- **EXERCISE REQUIREMENTS**
Print this span of the material below exactly: the line with "(77, 226) = (129, 339): pink", the line with "(394, 204) = (550, 263): blue", and every line between them, but nothing else.

- **MATERIALS PROVIDED**
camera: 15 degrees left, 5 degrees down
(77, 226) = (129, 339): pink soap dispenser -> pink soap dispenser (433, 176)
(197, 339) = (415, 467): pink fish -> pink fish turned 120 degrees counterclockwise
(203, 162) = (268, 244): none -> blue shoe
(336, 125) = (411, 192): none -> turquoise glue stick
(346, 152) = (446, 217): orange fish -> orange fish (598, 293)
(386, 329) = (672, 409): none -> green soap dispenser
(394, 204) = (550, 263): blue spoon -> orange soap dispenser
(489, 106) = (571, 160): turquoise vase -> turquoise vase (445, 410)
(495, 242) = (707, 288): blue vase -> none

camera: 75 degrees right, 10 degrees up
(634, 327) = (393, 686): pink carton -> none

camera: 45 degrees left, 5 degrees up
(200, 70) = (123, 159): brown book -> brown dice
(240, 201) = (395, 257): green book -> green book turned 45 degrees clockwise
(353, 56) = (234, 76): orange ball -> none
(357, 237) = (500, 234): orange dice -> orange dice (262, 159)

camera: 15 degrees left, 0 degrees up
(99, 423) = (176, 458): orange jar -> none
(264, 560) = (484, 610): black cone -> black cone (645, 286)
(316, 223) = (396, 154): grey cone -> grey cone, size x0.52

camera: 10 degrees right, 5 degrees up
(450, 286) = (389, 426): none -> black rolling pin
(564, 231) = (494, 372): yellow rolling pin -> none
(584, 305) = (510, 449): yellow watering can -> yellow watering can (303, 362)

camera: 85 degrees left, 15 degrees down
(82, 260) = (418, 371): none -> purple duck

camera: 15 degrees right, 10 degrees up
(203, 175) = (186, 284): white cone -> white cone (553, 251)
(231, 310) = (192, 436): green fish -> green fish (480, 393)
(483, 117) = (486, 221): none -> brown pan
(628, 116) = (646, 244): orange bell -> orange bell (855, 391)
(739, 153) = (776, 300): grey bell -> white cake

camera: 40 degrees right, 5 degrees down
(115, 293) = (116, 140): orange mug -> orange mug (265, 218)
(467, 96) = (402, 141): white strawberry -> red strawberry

- **RESULT**
(77, 226) = (129, 339): pink soap dispenser -> pink soap dispenser (433, 176)
(197, 339) = (415, 467): pink fish -> pink fish turned 120 degrees counterclockwise
(203, 162) = (268, 244): none -> blue shoe
(336, 125) = (411, 192): none -> turquoise glue stick
(346, 152) = (446, 217): orange fish -> orange fish (598, 293)
(386, 329) = (672, 409): none -> green soap dispenser
(394, 204) = (550, 263): blue spoon -> orange soap dispenser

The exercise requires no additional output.